*** THE RECORDS ***
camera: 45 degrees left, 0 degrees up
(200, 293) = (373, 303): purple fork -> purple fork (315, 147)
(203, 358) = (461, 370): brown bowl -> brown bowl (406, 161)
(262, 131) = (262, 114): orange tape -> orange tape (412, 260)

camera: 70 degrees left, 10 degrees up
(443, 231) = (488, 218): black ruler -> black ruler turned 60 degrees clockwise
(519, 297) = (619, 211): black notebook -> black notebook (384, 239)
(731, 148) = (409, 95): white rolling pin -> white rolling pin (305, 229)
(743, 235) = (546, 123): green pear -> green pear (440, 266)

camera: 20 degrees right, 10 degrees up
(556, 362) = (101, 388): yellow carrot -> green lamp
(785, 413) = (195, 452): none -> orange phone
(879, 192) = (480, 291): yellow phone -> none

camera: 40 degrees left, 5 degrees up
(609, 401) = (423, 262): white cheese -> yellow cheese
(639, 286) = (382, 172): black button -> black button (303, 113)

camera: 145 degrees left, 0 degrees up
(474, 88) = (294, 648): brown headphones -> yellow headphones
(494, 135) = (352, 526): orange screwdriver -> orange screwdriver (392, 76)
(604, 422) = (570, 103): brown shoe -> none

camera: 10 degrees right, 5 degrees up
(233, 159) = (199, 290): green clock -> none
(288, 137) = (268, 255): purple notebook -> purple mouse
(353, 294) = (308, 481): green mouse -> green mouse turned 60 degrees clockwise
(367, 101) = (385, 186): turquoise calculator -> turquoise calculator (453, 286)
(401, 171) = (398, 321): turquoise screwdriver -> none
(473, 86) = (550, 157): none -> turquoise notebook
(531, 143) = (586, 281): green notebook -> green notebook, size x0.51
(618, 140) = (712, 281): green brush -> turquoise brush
***
▶ _PROBLEM REQUIREMENTS_
In the data above, find the line with "(443, 231) = (488, 218): black" and the line with "(604, 422) = (570, 103): brown shoe -> none". Retype both, plus every line between them, exactly.

▶ _RESPONSE TO THE EXERCISE_
(443, 231) = (488, 218): black ruler -> black ruler turned 60 degrees clockwise
(519, 297) = (619, 211): black notebook -> black notebook (384, 239)
(731, 148) = (409, 95): white rolling pin -> white rolling pin (305, 229)
(743, 235) = (546, 123): green pear -> green pear (440, 266)

camera: 20 degrees right, 10 degrees up
(556, 362) = (101, 388): yellow carrot -> green lamp
(785, 413) = (195, 452): none -> orange phone
(879, 192) = (480, 291): yellow phone -> none

camera: 40 degrees left, 5 degrees up
(609, 401) = (423, 262): white cheese -> yellow cheese
(639, 286) = (382, 172): black button -> black button (303, 113)

camera: 145 degrees left, 0 degrees up
(474, 88) = (294, 648): brown headphones -> yellow headphones
(494, 135) = (352, 526): orange screwdriver -> orange screwdriver (392, 76)
(604, 422) = (570, 103): brown shoe -> none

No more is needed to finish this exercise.